__WORK INSTRUCTION__: The word "rocket" may appear in lines of the data below. Say how many lines hold it, giving only the number.

---- INFORMATION

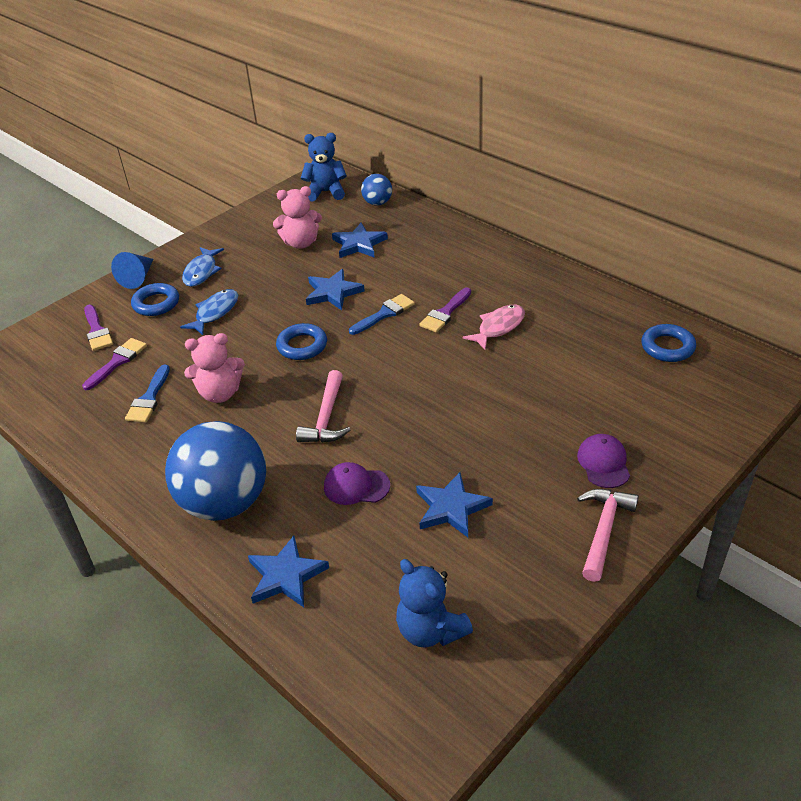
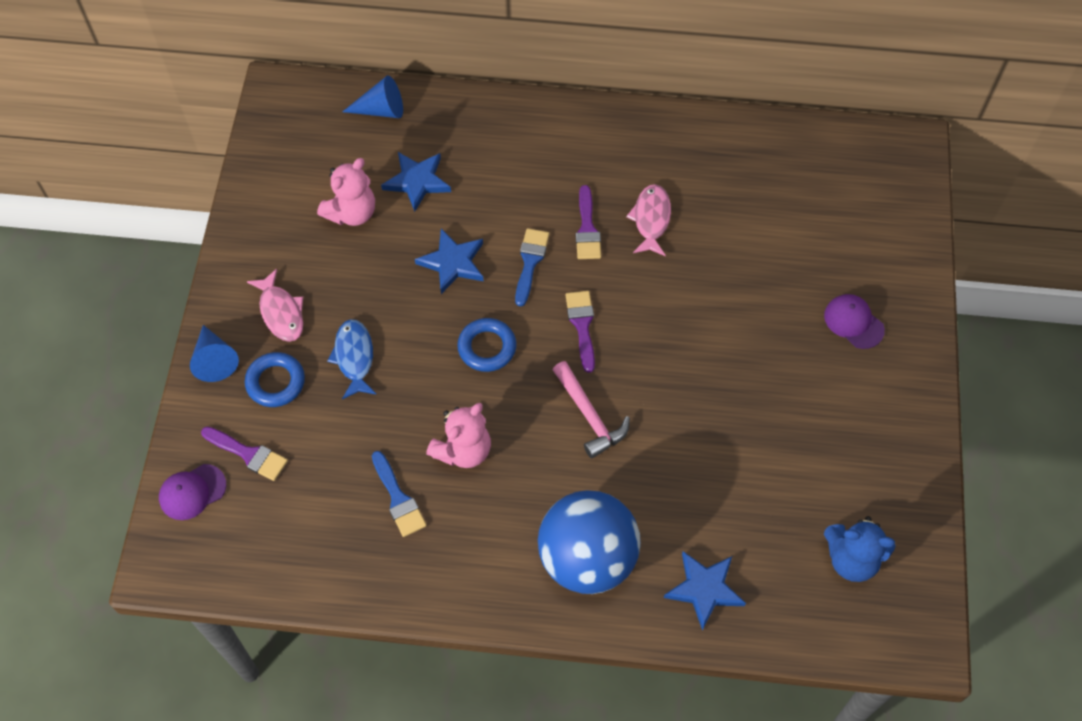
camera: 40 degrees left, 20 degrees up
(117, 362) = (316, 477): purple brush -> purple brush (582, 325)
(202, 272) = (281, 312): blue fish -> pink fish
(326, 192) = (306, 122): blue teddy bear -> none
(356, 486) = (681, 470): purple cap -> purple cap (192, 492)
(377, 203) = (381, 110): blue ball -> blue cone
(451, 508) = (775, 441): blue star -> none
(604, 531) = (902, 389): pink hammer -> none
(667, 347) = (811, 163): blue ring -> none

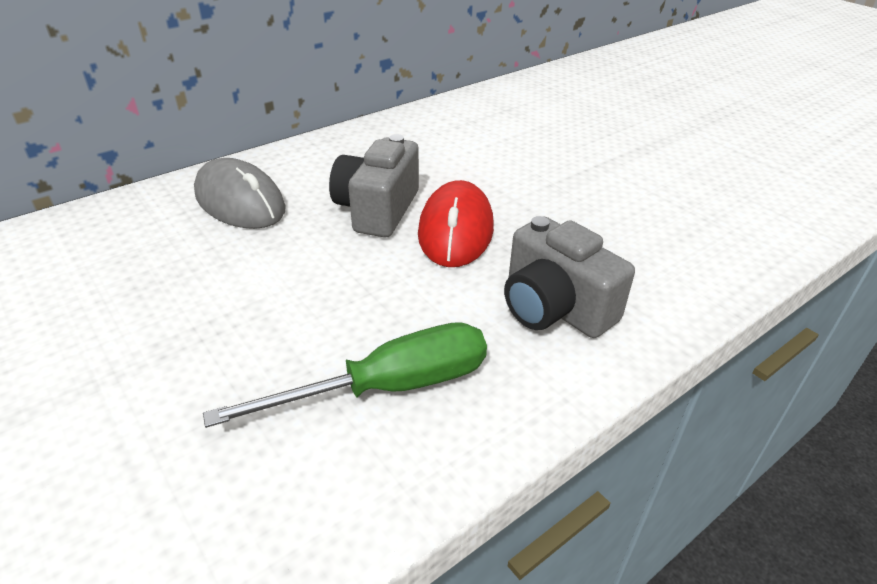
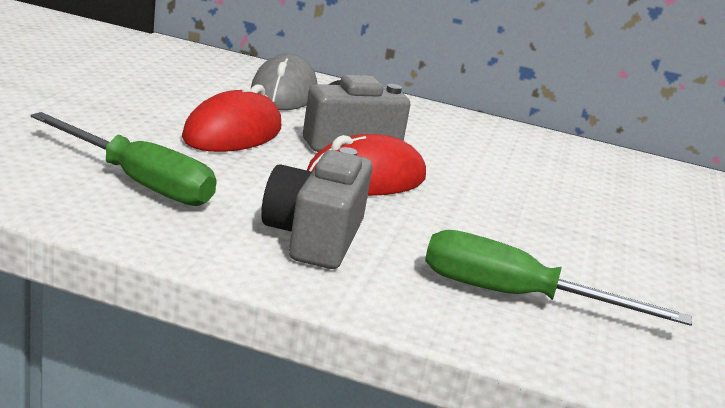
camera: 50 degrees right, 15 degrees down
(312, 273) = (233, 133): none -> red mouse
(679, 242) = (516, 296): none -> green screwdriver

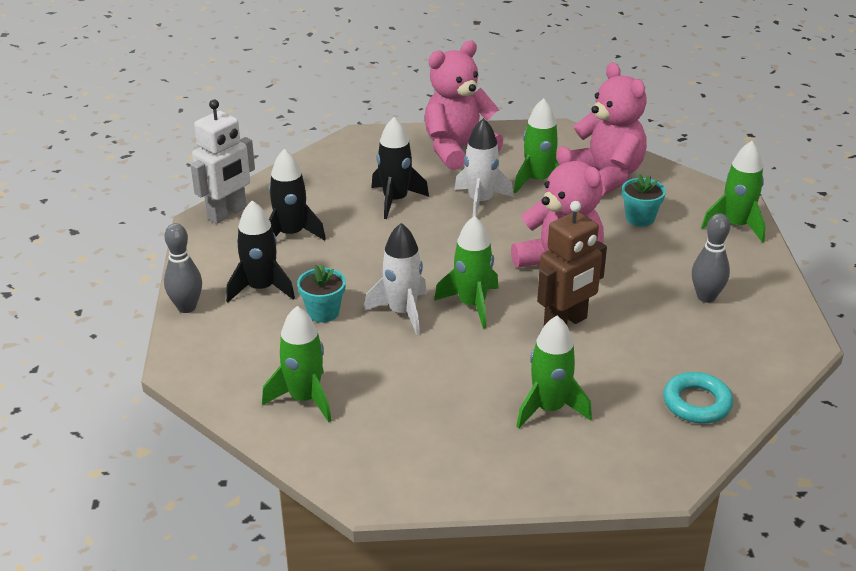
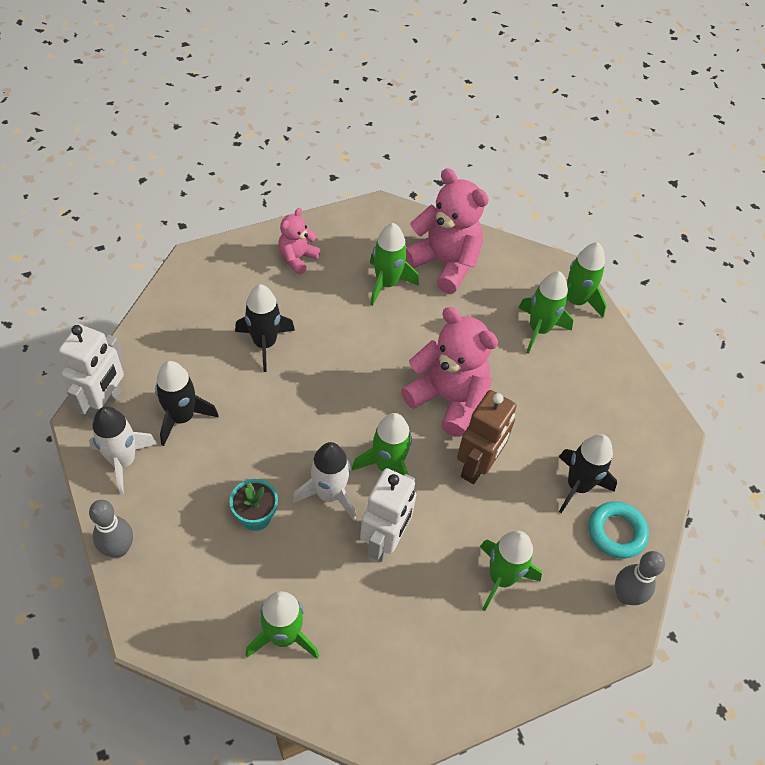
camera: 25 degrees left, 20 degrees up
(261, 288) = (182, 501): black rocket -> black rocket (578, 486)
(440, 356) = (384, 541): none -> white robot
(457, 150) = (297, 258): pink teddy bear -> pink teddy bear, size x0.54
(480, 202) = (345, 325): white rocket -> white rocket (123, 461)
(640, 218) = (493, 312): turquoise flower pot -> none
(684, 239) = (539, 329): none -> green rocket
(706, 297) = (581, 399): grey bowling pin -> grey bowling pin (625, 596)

--------
---- INFORMATION

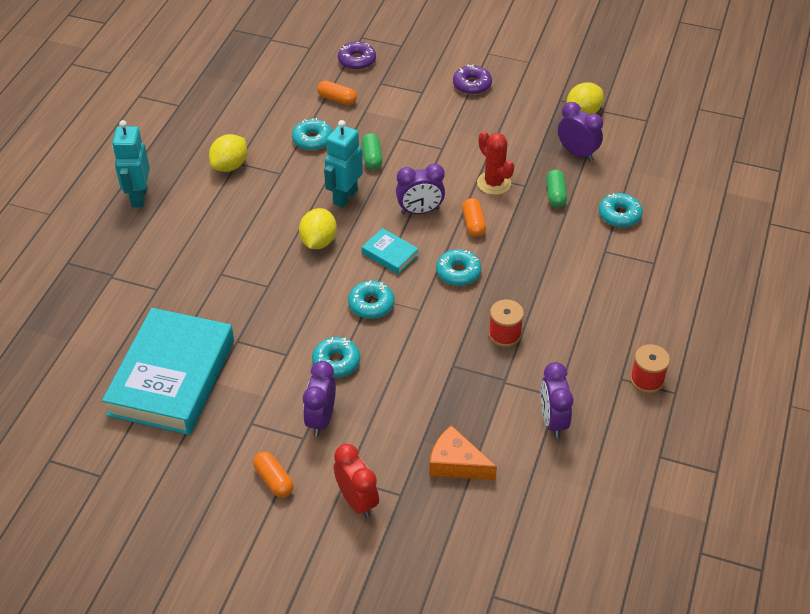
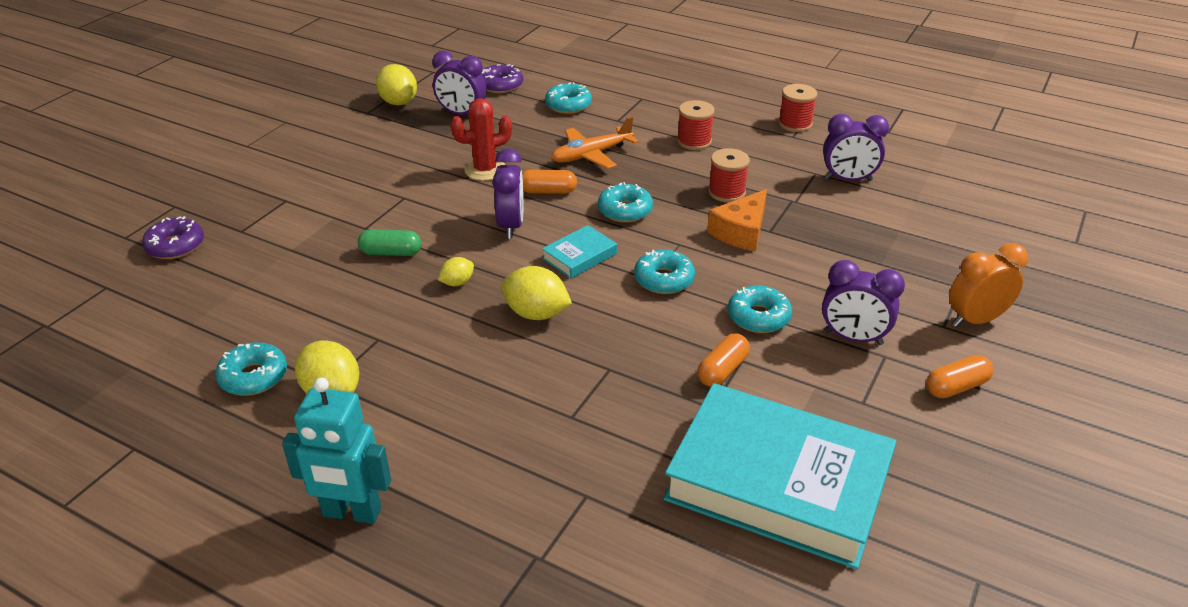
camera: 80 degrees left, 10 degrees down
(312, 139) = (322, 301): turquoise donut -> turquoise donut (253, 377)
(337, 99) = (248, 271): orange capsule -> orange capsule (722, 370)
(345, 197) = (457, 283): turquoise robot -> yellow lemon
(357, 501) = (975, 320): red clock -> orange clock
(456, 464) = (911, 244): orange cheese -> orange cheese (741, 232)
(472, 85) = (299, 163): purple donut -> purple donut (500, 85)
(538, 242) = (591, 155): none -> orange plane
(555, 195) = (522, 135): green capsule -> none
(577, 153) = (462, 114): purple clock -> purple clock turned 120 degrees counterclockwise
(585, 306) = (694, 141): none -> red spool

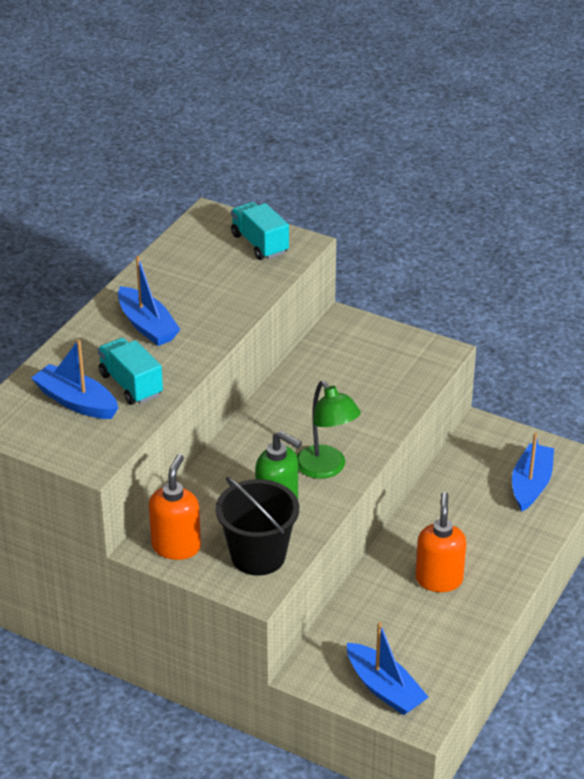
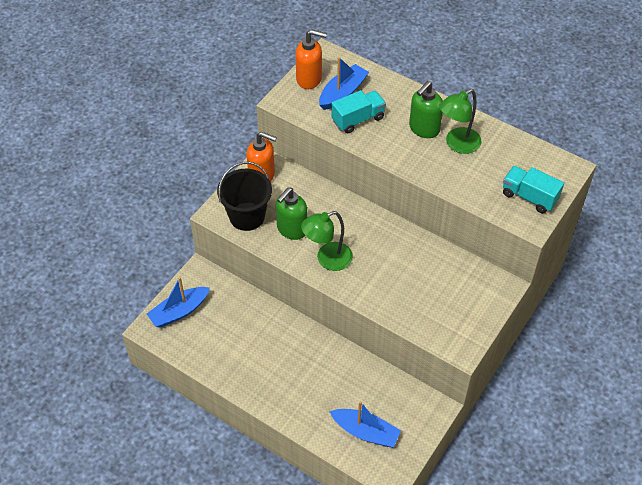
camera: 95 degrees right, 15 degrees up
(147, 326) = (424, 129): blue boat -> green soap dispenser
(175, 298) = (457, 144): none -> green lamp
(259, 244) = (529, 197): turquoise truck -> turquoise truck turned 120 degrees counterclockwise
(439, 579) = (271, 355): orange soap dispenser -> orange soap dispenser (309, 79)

--------

__TASK SOLUTION__: 3